[Detected change data]
————————

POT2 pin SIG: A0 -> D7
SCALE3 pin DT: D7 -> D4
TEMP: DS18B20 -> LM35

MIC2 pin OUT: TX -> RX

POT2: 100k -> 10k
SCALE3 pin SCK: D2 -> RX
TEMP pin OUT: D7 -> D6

————————

The required result is an exact repeat of the records above from the line containing "POT2: 100k -> 10k" to their final line.

POT2: 100k -> 10k
SCALE3 pin SCK: D2 -> RX
TEMP pin OUT: D7 -> D6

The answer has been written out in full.